Please rewrite the rows below, changing "Identify the location of" to "Find the position of" everywhere it appears and leaving everything else as it is.

☆ ☆ ☆ ☆ ☆ ☆ ☆

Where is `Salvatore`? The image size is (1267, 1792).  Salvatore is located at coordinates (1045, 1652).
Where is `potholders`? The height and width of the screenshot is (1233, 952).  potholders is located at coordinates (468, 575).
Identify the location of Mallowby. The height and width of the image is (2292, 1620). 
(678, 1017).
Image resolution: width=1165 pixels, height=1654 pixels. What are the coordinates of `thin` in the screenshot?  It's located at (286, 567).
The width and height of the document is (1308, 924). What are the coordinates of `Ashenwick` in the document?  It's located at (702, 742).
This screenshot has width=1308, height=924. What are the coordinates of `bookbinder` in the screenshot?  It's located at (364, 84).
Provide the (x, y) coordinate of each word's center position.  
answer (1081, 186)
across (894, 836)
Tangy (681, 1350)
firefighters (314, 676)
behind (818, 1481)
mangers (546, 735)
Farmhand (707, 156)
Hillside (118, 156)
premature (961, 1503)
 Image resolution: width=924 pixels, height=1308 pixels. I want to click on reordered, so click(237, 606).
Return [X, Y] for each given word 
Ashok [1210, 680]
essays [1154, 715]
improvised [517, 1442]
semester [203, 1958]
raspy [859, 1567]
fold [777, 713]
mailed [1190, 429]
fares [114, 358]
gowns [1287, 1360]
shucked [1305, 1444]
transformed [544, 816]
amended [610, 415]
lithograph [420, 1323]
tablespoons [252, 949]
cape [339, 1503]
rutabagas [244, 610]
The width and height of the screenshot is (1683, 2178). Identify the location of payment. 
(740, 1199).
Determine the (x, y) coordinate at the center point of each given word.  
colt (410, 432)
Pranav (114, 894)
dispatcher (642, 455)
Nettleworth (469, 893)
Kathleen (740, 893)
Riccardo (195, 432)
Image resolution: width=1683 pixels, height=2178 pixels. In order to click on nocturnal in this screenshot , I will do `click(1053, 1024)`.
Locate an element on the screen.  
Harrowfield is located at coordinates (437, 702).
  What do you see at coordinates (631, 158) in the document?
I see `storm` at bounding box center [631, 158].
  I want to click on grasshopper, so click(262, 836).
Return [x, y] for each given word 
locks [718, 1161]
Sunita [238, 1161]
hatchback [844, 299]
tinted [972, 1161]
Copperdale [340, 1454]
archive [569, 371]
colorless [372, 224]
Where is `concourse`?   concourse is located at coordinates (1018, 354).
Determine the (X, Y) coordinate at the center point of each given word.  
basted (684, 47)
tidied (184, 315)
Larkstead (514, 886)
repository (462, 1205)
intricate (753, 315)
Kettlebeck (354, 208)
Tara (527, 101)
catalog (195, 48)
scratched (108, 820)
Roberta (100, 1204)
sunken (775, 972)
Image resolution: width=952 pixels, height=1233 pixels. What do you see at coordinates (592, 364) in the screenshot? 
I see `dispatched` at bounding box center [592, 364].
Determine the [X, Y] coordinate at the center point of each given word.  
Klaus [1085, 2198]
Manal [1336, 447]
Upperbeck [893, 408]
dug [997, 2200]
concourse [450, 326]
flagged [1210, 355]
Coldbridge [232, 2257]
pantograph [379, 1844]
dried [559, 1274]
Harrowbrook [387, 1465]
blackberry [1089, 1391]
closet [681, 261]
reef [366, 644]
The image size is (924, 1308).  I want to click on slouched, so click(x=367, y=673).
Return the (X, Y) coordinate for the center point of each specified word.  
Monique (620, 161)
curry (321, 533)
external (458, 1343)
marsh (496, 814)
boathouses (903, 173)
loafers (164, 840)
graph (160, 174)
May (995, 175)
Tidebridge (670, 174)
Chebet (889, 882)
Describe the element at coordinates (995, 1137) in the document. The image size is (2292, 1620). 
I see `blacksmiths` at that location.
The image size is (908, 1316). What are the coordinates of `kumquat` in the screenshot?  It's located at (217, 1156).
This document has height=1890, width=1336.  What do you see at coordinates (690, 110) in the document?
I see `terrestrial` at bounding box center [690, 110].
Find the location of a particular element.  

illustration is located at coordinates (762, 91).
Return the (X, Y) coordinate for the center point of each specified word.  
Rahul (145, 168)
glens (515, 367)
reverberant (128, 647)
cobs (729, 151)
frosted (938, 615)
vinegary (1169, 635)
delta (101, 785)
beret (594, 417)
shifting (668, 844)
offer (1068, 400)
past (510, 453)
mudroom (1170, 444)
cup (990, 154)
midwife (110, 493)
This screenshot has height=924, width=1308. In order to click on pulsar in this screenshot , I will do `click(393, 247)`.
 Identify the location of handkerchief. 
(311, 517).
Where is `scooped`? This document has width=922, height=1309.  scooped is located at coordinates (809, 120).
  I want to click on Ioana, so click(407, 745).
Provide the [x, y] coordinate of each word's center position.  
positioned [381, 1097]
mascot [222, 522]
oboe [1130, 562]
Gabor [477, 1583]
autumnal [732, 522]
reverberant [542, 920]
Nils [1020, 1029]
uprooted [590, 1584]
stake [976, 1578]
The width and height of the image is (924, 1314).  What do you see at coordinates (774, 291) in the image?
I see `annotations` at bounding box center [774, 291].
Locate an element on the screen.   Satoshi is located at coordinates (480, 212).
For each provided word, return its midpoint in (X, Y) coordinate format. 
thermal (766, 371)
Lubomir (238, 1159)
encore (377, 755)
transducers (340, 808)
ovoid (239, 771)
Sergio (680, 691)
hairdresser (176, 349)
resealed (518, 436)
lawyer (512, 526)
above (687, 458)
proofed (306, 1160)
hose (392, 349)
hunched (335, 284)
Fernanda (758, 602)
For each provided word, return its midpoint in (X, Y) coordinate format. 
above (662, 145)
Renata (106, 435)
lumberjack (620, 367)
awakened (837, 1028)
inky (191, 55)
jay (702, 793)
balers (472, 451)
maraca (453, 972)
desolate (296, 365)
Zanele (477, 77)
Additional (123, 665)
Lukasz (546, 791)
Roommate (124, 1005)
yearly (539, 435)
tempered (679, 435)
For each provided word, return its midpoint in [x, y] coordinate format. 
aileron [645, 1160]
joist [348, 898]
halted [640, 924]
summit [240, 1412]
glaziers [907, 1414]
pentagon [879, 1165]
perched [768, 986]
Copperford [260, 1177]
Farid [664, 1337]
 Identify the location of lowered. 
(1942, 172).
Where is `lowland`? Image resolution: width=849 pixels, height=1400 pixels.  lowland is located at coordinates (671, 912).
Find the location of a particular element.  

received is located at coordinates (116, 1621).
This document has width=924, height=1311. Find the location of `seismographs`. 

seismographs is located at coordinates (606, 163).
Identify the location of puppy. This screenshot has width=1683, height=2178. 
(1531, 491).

☆ ☆ ☆ ☆ ☆ ☆ ☆

## The reply
Where is `Salvatore`? The image size is (1267, 1792).  Salvatore is located at coordinates (1045, 1652).
Where is `potholders`? The height and width of the screenshot is (1233, 952).  potholders is located at coordinates (468, 575).
Find the position of Mallowby. The height and width of the image is (2292, 1620). 
(678, 1017).
Image resolution: width=1165 pixels, height=1654 pixels. What are the coordinates of `thin` in the screenshot?  It's located at (286, 567).
The width and height of the document is (1308, 924). What are the coordinates of `Ashenwick` in the document?  It's located at (702, 742).
This screenshot has width=1308, height=924. What are the coordinates of `bookbinder` in the screenshot?  It's located at (364, 84).
Provide the (x, y) coordinate of each word's center position.  
answer (1081, 186)
across (894, 836)
Tangy (681, 1350)
firefighters (314, 676)
behind (818, 1481)
mangers (546, 735)
Farmhand (707, 156)
Hillside (118, 156)
premature (961, 1503)
 Image resolution: width=924 pixels, height=1308 pixels. I want to click on reordered, so click(237, 606).
Return [X, Y] for each given word 
Ashok [1210, 680]
essays [1154, 715]
improvised [517, 1442]
semester [203, 1958]
raspy [859, 1567]
fold [777, 713]
mailed [1190, 429]
fares [114, 358]
gowns [1287, 1360]
shucked [1305, 1444]
transformed [544, 816]
amended [610, 415]
lithograph [420, 1323]
tablespoons [252, 949]
cape [339, 1503]
rutabagas [244, 610]
The width and height of the screenshot is (1683, 2178). Find the position of payment. 
(740, 1199).
Determine the (x, y) coordinate at the center point of each given word.  
colt (410, 432)
Pranav (114, 894)
dispatcher (642, 455)
Nettleworth (469, 893)
Kathleen (740, 893)
Riccardo (195, 432)
Image resolution: width=1683 pixels, height=2178 pixels. In order to click on nocturnal in this screenshot , I will do `click(1053, 1024)`.
Locate an element on the screen.  
Harrowfield is located at coordinates (437, 702).
  What do you see at coordinates (631, 158) in the document?
I see `storm` at bounding box center [631, 158].
  I want to click on grasshopper, so click(262, 836).
Return [x, y] for each given word 
locks [718, 1161]
Sunita [238, 1161]
hatchback [844, 299]
tinted [972, 1161]
Copperdale [340, 1454]
archive [569, 371]
colorless [372, 224]
Where is `concourse`?   concourse is located at coordinates (1018, 354).
Determine the (X, Y) coordinate at the center point of each given word.  
basted (684, 47)
tidied (184, 315)
Larkstead (514, 886)
repository (462, 1205)
intricate (753, 315)
Kettlebeck (354, 208)
Tara (527, 101)
catalog (195, 48)
scratched (108, 820)
Roberta (100, 1204)
sunken (775, 972)
Image resolution: width=952 pixels, height=1233 pixels. What do you see at coordinates (592, 364) in the screenshot? 
I see `dispatched` at bounding box center [592, 364].
Determine the [X, Y] coordinate at the center point of each given word.  
Klaus [1085, 2198]
Manal [1336, 447]
Upperbeck [893, 408]
dug [997, 2200]
concourse [450, 326]
flagged [1210, 355]
Coldbridge [232, 2257]
pantograph [379, 1844]
dried [559, 1274]
Harrowbrook [387, 1465]
blackberry [1089, 1391]
closet [681, 261]
reef [366, 644]
The image size is (924, 1308).  I want to click on slouched, so click(x=367, y=673).
Return the (X, Y) coordinate for the center point of each specified word.  
Monique (620, 161)
curry (321, 533)
external (458, 1343)
marsh (496, 814)
boathouses (903, 173)
loafers (164, 840)
graph (160, 174)
May (995, 175)
Tidebridge (670, 174)
Chebet (889, 882)
Describe the element at coordinates (995, 1137) in the document. The image size is (2292, 1620). 
I see `blacksmiths` at that location.
The image size is (908, 1316). What are the coordinates of `kumquat` in the screenshot?  It's located at (217, 1156).
This document has height=1890, width=1336.  What do you see at coordinates (690, 110) in the document?
I see `terrestrial` at bounding box center [690, 110].
Find the location of a particular element.  

illustration is located at coordinates (762, 91).
Return the (X, Y) coordinate for the center point of each specified word.  
Rahul (145, 168)
glens (515, 367)
reverberant (128, 647)
cobs (729, 151)
frosted (938, 615)
vinegary (1169, 635)
delta (101, 785)
beret (594, 417)
shifting (668, 844)
offer (1068, 400)
past (510, 453)
mudroom (1170, 444)
cup (990, 154)
midwife (110, 493)
This screenshot has height=924, width=1308. In order to click on pulsar in this screenshot , I will do `click(393, 247)`.
 Find the position of handkerchief. 
(311, 517).
Where is `scooped`? This document has width=922, height=1309.  scooped is located at coordinates (809, 120).
  I want to click on Ioana, so click(407, 745).
Provide the [x, y] coordinate of each word's center position.  
positioned [381, 1097]
mascot [222, 522]
oboe [1130, 562]
Gabor [477, 1583]
autumnal [732, 522]
reverberant [542, 920]
Nils [1020, 1029]
uprooted [590, 1584]
stake [976, 1578]
The width and height of the image is (924, 1314).  What do you see at coordinates (774, 291) in the image?
I see `annotations` at bounding box center [774, 291].
Locate an element on the screen.   Satoshi is located at coordinates (480, 212).
For each provided word, return its midpoint in (X, Y) coordinate format. 
thermal (766, 371)
Lubomir (238, 1159)
encore (377, 755)
transducers (340, 808)
ovoid (239, 771)
Sergio (680, 691)
hairdresser (176, 349)
resealed (518, 436)
lawyer (512, 526)
above (687, 458)
proofed (306, 1160)
hose (392, 349)
hunched (335, 284)
Fernanda (758, 602)
For each provided word, return its midpoint in (X, Y) coordinate format. 
above (662, 145)
Renata (106, 435)
lumberjack (620, 367)
awakened (837, 1028)
inky (191, 55)
jay (702, 793)
balers (472, 451)
maraca (453, 972)
desolate (296, 365)
Zanele (477, 77)
Additional (123, 665)
Lukasz (546, 791)
Roommate (124, 1005)
yearly (539, 435)
tempered (679, 435)
For each provided word, return its midpoint in [x, y] coordinate format. 
aileron [645, 1160]
joist [348, 898]
halted [640, 924]
summit [240, 1412]
glaziers [907, 1414]
pentagon [879, 1165]
perched [768, 986]
Copperford [260, 1177]
Farid [664, 1337]
 Find the position of lowered. 
(1942, 172).
Where is `lowland`? Image resolution: width=849 pixels, height=1400 pixels.  lowland is located at coordinates (671, 912).
Find the location of a particular element.  

received is located at coordinates (116, 1621).
This document has width=924, height=1311. Find the location of `seismographs`. 

seismographs is located at coordinates (606, 163).
Find the position of puppy. This screenshot has width=1683, height=2178. 
(1531, 491).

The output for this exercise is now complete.